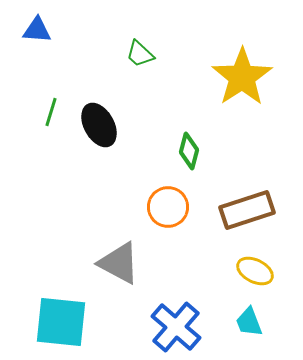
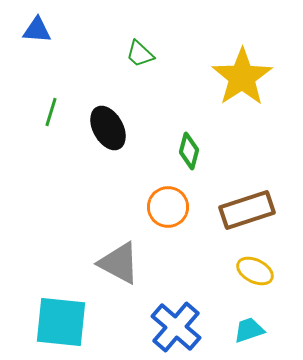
black ellipse: moved 9 px right, 3 px down
cyan trapezoid: moved 8 px down; rotated 92 degrees clockwise
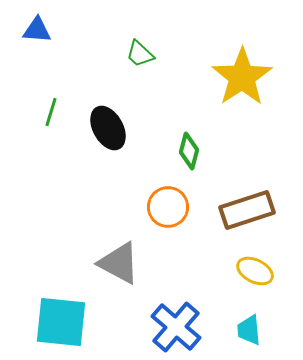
cyan trapezoid: rotated 76 degrees counterclockwise
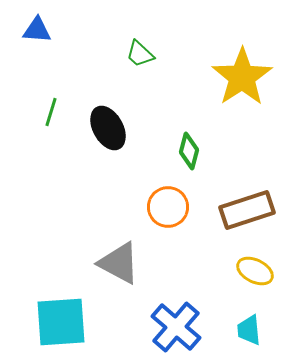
cyan square: rotated 10 degrees counterclockwise
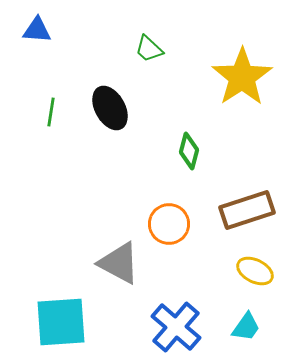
green trapezoid: moved 9 px right, 5 px up
green line: rotated 8 degrees counterclockwise
black ellipse: moved 2 px right, 20 px up
orange circle: moved 1 px right, 17 px down
cyan trapezoid: moved 3 px left, 3 px up; rotated 140 degrees counterclockwise
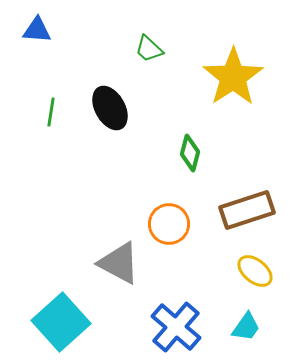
yellow star: moved 9 px left
green diamond: moved 1 px right, 2 px down
yellow ellipse: rotated 12 degrees clockwise
cyan square: rotated 38 degrees counterclockwise
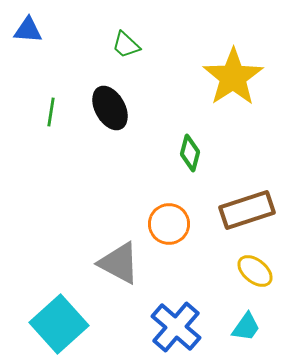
blue triangle: moved 9 px left
green trapezoid: moved 23 px left, 4 px up
cyan square: moved 2 px left, 2 px down
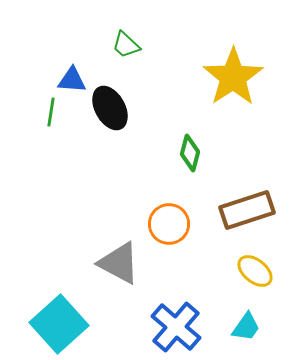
blue triangle: moved 44 px right, 50 px down
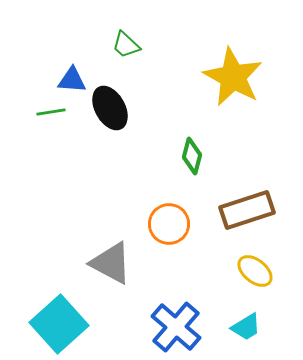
yellow star: rotated 10 degrees counterclockwise
green line: rotated 72 degrees clockwise
green diamond: moved 2 px right, 3 px down
gray triangle: moved 8 px left
cyan trapezoid: rotated 24 degrees clockwise
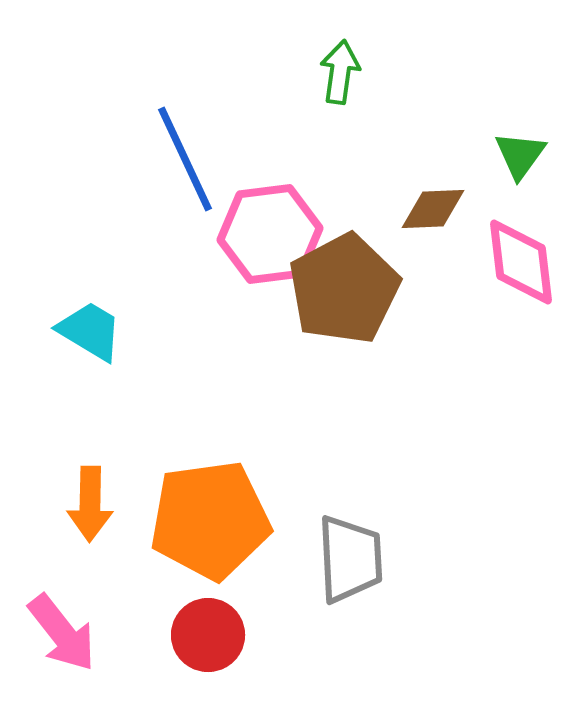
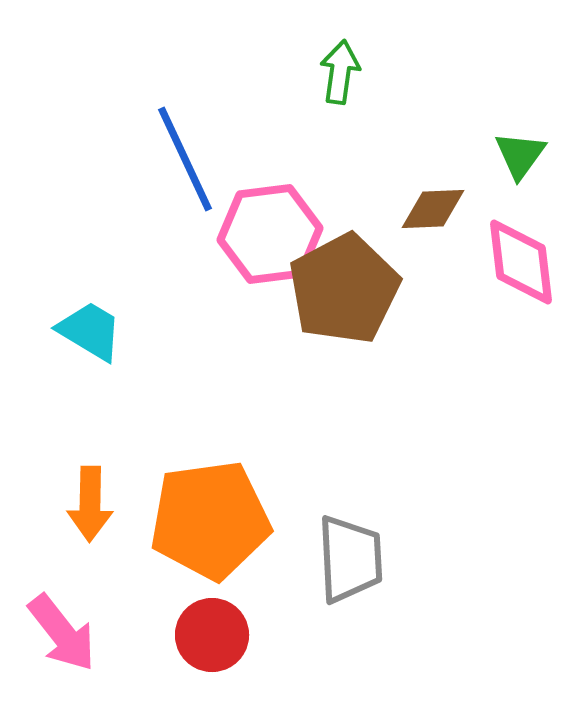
red circle: moved 4 px right
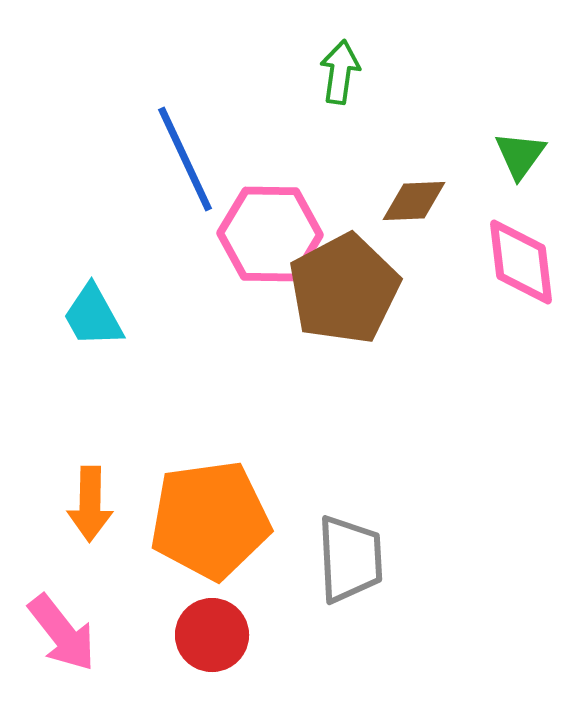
brown diamond: moved 19 px left, 8 px up
pink hexagon: rotated 8 degrees clockwise
cyan trapezoid: moved 3 px right, 15 px up; rotated 150 degrees counterclockwise
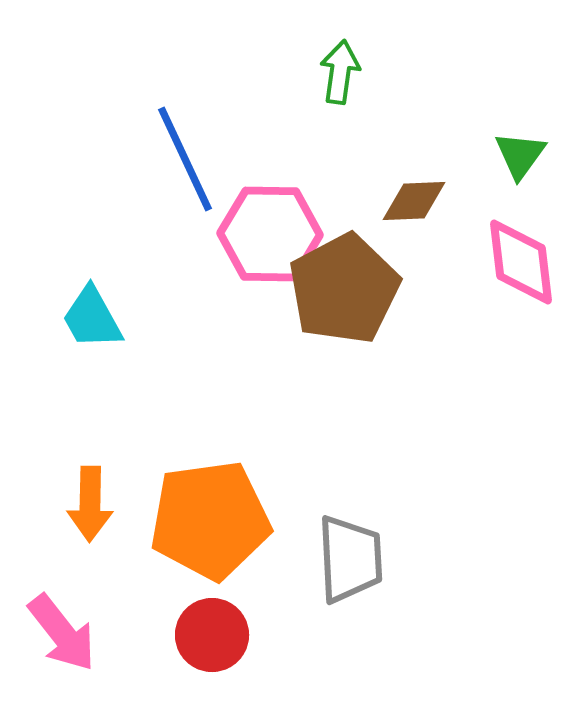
cyan trapezoid: moved 1 px left, 2 px down
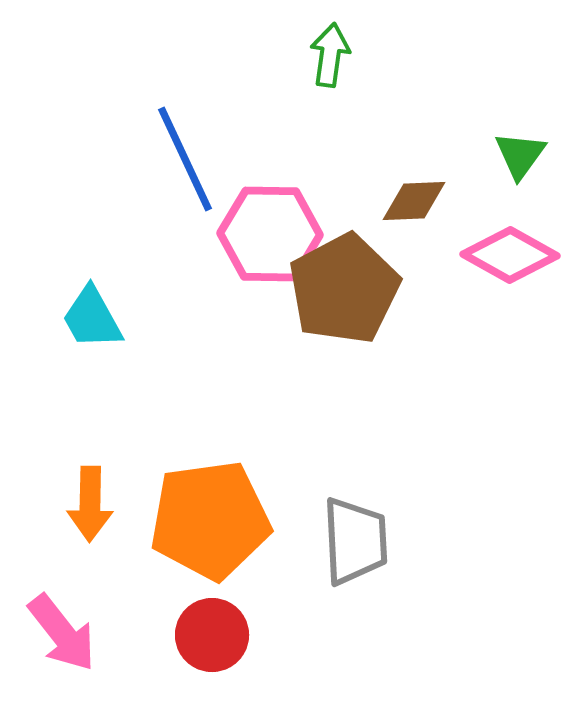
green arrow: moved 10 px left, 17 px up
pink diamond: moved 11 px left, 7 px up; rotated 54 degrees counterclockwise
gray trapezoid: moved 5 px right, 18 px up
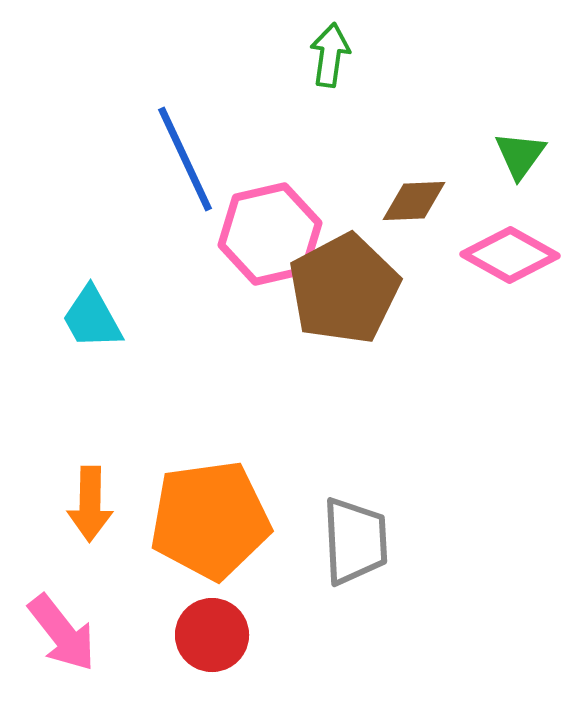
pink hexagon: rotated 14 degrees counterclockwise
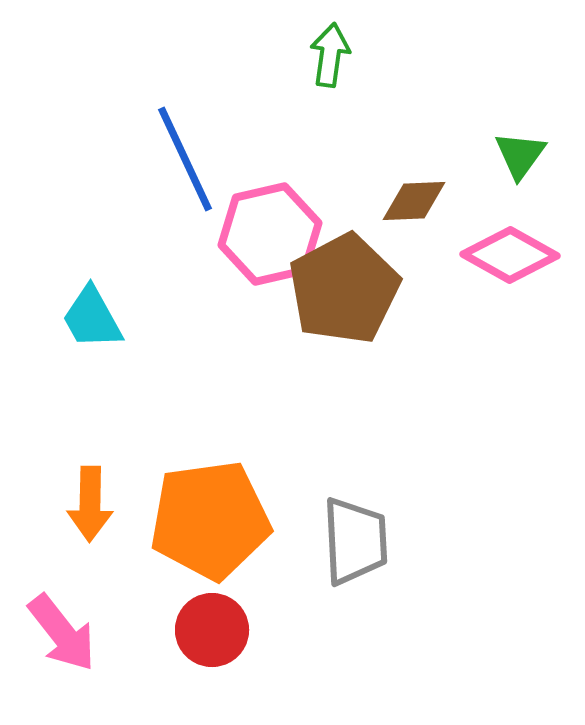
red circle: moved 5 px up
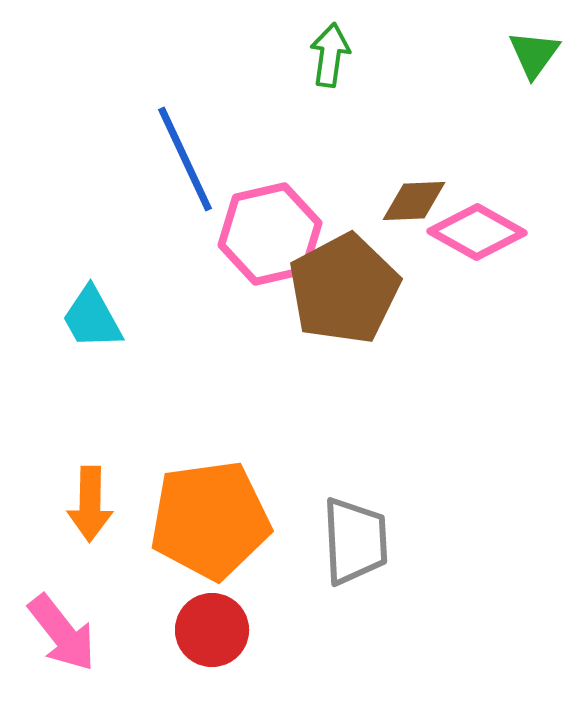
green triangle: moved 14 px right, 101 px up
pink diamond: moved 33 px left, 23 px up
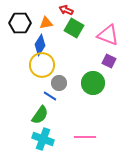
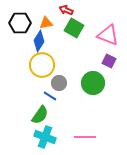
blue diamond: moved 1 px left, 4 px up
cyan cross: moved 2 px right, 2 px up
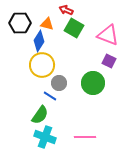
orange triangle: moved 1 px right, 1 px down; rotated 24 degrees clockwise
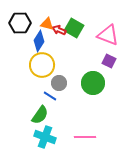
red arrow: moved 7 px left, 20 px down
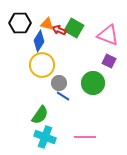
blue line: moved 13 px right
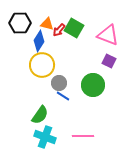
red arrow: rotated 72 degrees counterclockwise
green circle: moved 2 px down
pink line: moved 2 px left, 1 px up
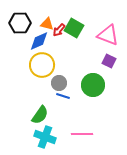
blue diamond: rotated 35 degrees clockwise
blue line: rotated 16 degrees counterclockwise
pink line: moved 1 px left, 2 px up
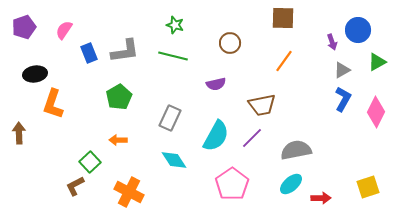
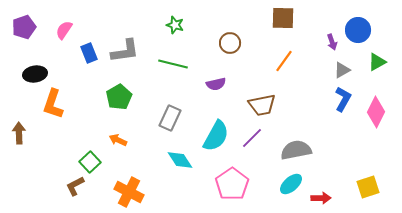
green line: moved 8 px down
orange arrow: rotated 24 degrees clockwise
cyan diamond: moved 6 px right
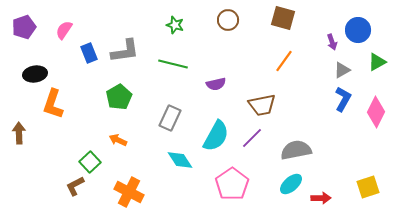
brown square: rotated 15 degrees clockwise
brown circle: moved 2 px left, 23 px up
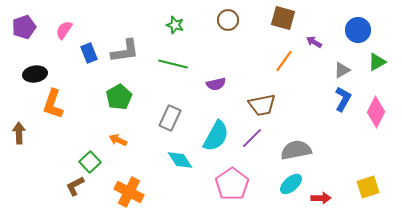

*Work to do*.
Which lines of the material above contain the word "orange"? Gather each of them.

*Response to this task*.
orange circle: moved 1 px right, 17 px down
orange triangle: moved 1 px right, 1 px down; rotated 24 degrees clockwise
orange arrow: rotated 24 degrees clockwise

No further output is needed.